Exercise objective: Return the following data exactly, with all pictures left out.

Dataset extract:
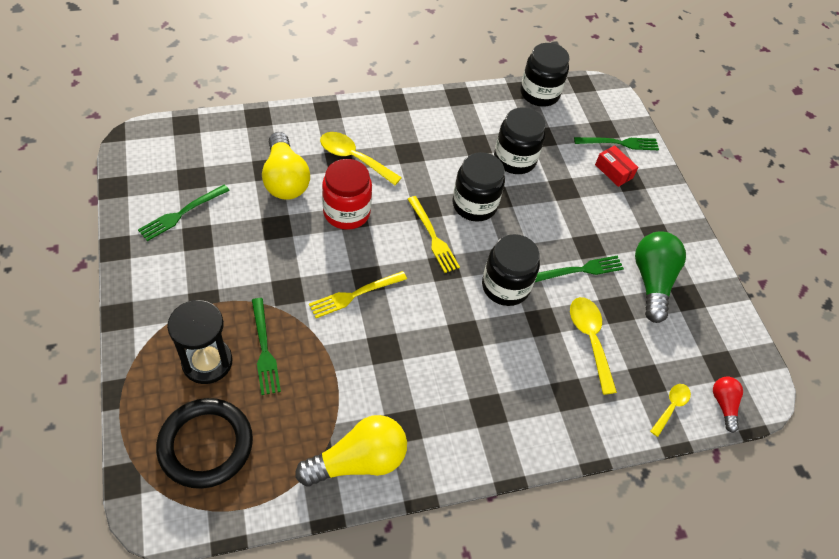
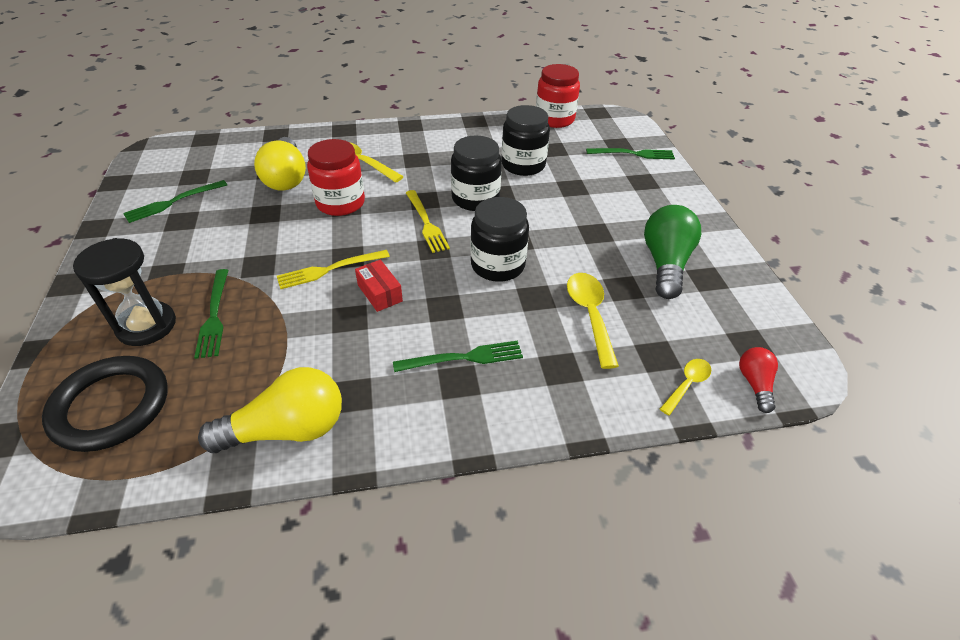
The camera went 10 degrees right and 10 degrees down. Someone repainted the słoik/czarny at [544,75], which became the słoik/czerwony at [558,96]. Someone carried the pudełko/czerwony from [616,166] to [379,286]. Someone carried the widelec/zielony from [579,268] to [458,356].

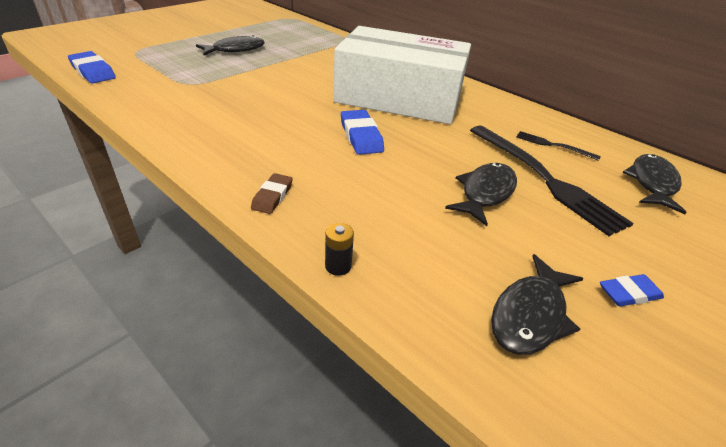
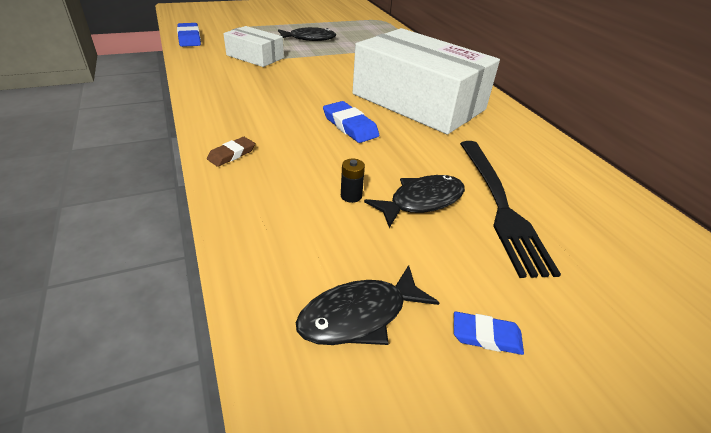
The camera went 25 degrees right and 0 degrees up. Someone rotated the gumka do mazania/niebieski at [362,132] by 45 degrees counterclockwise. Someone took away the widelec/czarny at [558,146]. Someone took away the ryba/czarny at [655,184]. Someone carried the bateria/czarny from [339,249] to [353,180]. Someone put down the pudełko/biały at [253,46].

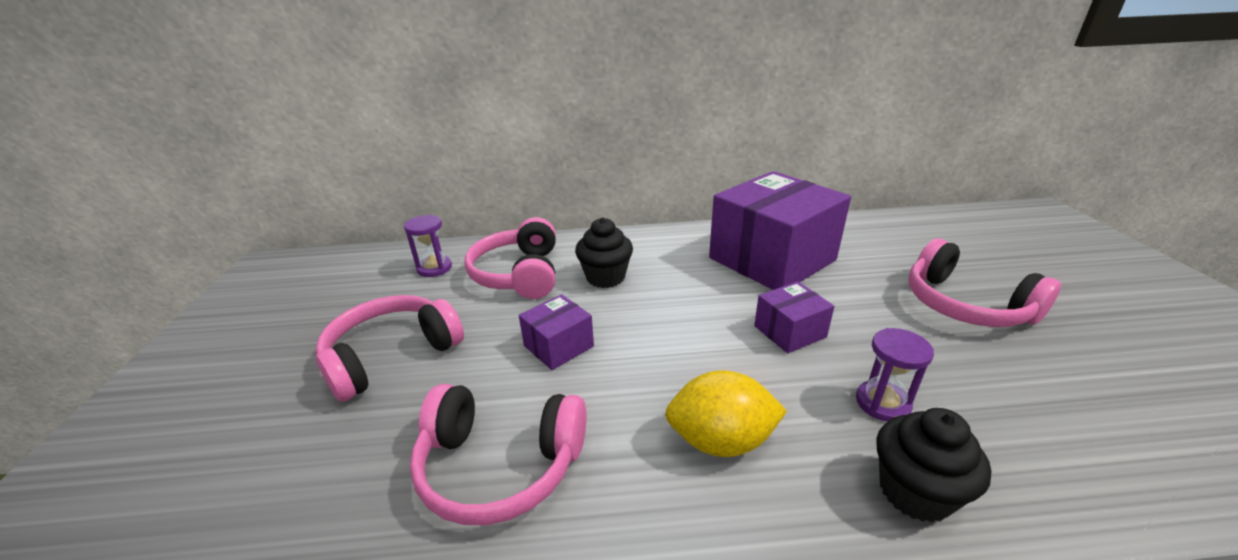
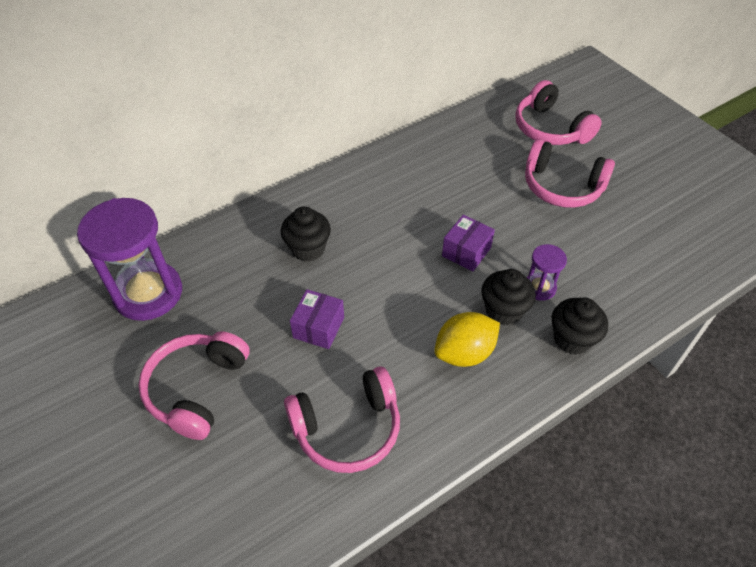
The camera went 30 degrees left and 20 degrees up. Someone took away the pudełko/fioletowy at [780,230]. Someone scaled the klepsydra/fioletowy at [428,246] by 2.08. Someone carried the słuchawki/różowy from [510,258] to [558,112]. Someone put down the muffinka/czarny at [508,297].

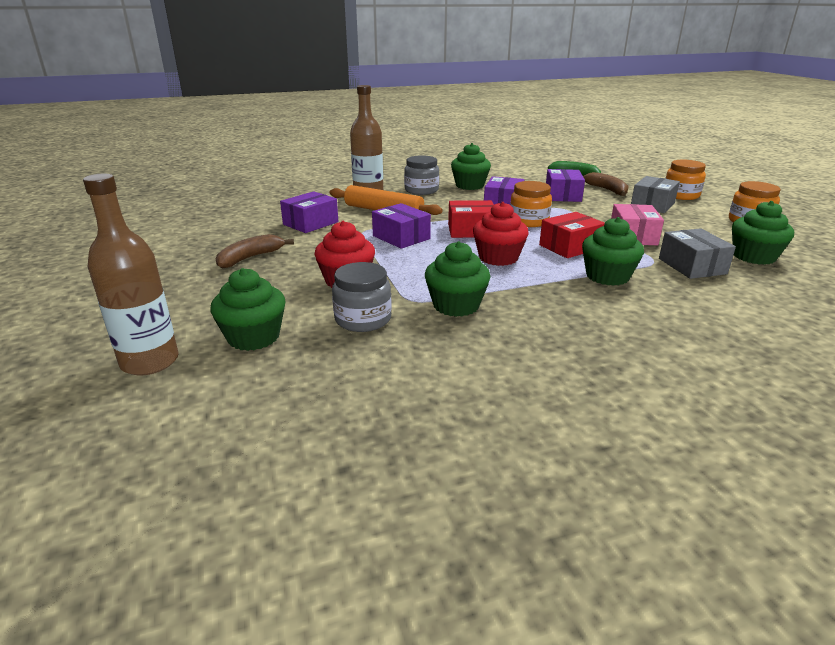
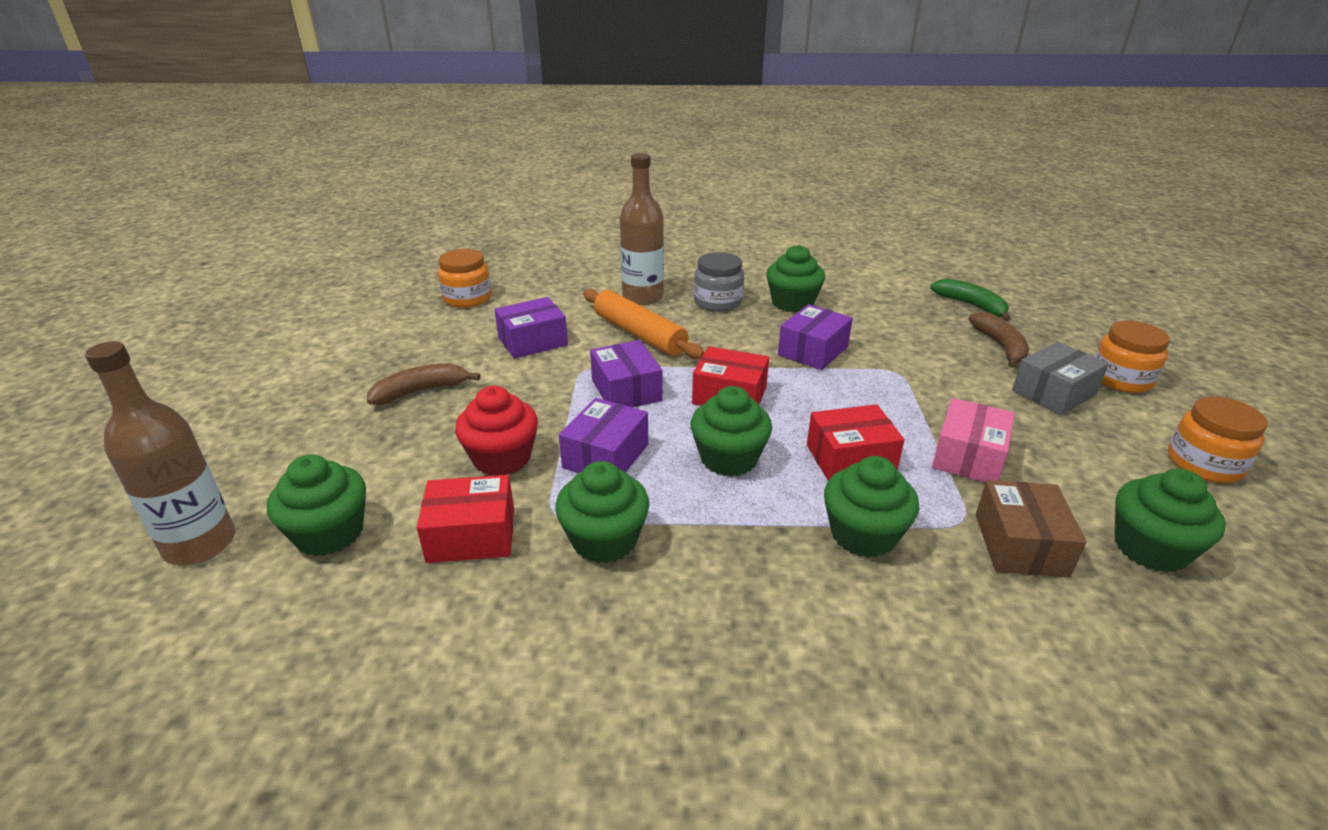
The camera went 20 degrees right and 5 degrees up. Someone carried the pudełko/fioletowy from [565,185] to [603,435]. Someone carried the słoik/pomarańczowy from [531,204] to [464,278]. Someone repainted the muffinka/czerwony at [501,234], which became the muffinka/zielony at [731,431]. Someone repainted the pudełko/szary at [697,253], which became the pudełko/brązowy at [1031,529]. Someone swapped the słoik/szary at [362,297] for the pudełko/czerwony at [465,519].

Worked solution:
The camera went 10 degrees right and 10 degrees down. Someone repainted the słoik/czarny at [544,75], which became the słoik/czerwony at [558,96]. Someone carried the pudełko/czerwony from [616,166] to [379,286]. Someone carried the widelec/zielony from [579,268] to [458,356].

The camera went 25 degrees right and 0 degrees up. Someone rotated the gumka do mazania/niebieski at [362,132] by 45 degrees counterclockwise. Someone took away the widelec/czarny at [558,146]. Someone took away the ryba/czarny at [655,184]. Someone carried the bateria/czarny from [339,249] to [353,180]. Someone put down the pudełko/biały at [253,46].

The camera went 30 degrees left and 20 degrees up. Someone took away the pudełko/fioletowy at [780,230]. Someone scaled the klepsydra/fioletowy at [428,246] by 2.08. Someone carried the słuchawki/różowy from [510,258] to [558,112]. Someone put down the muffinka/czarny at [508,297].

The camera went 20 degrees right and 5 degrees up. Someone carried the pudełko/fioletowy from [565,185] to [603,435]. Someone carried the słoik/pomarańczowy from [531,204] to [464,278]. Someone repainted the muffinka/czerwony at [501,234], which became the muffinka/zielony at [731,431]. Someone repainted the pudełko/szary at [697,253], which became the pudełko/brązowy at [1031,529]. Someone swapped the słoik/szary at [362,297] for the pudełko/czerwony at [465,519].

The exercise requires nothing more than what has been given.